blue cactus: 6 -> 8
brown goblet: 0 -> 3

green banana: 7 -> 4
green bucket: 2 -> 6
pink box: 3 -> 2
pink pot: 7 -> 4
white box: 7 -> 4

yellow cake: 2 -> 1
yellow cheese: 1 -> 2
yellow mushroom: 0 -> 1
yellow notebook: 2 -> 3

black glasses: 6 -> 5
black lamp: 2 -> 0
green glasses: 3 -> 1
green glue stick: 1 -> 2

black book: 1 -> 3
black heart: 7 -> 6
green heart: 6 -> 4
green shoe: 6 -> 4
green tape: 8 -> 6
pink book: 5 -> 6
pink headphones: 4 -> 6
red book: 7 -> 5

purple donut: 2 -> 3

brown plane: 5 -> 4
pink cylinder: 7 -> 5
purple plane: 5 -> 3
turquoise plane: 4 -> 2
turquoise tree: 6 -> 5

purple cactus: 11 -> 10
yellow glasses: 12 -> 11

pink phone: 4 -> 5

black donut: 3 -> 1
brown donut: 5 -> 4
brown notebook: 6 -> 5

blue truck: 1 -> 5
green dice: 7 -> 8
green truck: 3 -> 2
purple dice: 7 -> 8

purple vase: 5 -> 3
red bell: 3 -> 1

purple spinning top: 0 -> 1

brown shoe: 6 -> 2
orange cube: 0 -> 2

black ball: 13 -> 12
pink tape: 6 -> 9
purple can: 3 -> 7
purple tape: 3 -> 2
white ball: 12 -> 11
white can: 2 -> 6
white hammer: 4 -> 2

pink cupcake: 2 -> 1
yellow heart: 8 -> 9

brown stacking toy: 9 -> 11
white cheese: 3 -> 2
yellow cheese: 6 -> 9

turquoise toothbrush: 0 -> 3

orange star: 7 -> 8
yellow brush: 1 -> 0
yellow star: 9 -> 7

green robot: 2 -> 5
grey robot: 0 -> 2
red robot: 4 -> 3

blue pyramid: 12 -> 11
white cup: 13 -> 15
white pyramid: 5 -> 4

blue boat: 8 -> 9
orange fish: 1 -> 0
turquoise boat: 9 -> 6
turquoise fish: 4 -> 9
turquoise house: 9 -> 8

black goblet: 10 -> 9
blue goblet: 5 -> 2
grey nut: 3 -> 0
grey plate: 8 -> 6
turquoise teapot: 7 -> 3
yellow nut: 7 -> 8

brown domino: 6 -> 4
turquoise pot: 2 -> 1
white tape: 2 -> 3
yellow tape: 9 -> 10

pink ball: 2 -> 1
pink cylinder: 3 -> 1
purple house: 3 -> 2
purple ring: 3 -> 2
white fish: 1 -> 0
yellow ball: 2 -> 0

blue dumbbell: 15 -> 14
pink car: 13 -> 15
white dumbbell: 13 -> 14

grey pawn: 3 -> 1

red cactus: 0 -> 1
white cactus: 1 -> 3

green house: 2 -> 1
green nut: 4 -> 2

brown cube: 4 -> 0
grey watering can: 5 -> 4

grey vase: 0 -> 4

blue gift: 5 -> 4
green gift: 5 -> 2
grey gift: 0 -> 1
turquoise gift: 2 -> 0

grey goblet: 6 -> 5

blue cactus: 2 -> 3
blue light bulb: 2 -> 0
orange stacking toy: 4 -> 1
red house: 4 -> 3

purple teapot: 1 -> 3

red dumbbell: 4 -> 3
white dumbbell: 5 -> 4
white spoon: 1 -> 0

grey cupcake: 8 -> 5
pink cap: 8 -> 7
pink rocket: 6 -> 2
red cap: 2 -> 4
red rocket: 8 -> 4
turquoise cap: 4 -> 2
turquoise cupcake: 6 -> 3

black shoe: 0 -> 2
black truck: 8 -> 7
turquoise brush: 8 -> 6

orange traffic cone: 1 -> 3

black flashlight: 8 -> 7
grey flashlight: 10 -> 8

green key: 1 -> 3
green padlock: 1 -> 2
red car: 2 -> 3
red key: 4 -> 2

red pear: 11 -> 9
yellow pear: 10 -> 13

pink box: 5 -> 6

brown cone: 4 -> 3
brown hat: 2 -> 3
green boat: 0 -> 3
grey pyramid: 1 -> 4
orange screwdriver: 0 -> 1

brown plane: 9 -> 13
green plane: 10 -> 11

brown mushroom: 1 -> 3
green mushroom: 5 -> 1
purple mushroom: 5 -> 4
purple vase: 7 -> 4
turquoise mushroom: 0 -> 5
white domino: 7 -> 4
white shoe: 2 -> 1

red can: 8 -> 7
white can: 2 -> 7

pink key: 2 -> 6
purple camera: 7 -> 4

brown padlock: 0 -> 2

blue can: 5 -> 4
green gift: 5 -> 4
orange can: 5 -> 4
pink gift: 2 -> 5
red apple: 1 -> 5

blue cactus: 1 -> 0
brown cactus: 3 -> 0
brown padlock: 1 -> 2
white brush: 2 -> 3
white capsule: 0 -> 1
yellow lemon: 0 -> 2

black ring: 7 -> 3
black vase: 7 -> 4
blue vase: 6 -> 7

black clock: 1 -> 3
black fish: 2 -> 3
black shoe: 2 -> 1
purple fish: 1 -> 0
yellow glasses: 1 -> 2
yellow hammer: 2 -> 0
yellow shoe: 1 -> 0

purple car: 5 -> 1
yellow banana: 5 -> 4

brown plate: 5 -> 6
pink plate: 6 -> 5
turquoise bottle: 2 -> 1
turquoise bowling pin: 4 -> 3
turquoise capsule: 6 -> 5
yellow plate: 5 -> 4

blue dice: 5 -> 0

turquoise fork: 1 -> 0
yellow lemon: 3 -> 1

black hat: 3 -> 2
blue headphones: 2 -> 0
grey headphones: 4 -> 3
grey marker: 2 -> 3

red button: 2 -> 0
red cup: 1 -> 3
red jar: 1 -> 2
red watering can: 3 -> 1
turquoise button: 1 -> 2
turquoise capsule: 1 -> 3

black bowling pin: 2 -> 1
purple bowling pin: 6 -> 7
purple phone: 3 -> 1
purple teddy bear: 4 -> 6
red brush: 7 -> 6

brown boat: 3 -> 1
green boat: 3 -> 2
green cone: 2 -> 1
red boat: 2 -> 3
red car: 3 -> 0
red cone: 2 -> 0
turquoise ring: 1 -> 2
· · · · ·
## WHAT TO PRODUCE
Transcribe the records above from the line holding "blue can: 5 -> 4" down to the line holding "black fish: 2 -> 3", inclusive, without adding anything.

## TASK ANSWER
blue can: 5 -> 4
green gift: 5 -> 4
orange can: 5 -> 4
pink gift: 2 -> 5
red apple: 1 -> 5

blue cactus: 1 -> 0
brown cactus: 3 -> 0
brown padlock: 1 -> 2
white brush: 2 -> 3
white capsule: 0 -> 1
yellow lemon: 0 -> 2

black ring: 7 -> 3
black vase: 7 -> 4
blue vase: 6 -> 7

black clock: 1 -> 3
black fish: 2 -> 3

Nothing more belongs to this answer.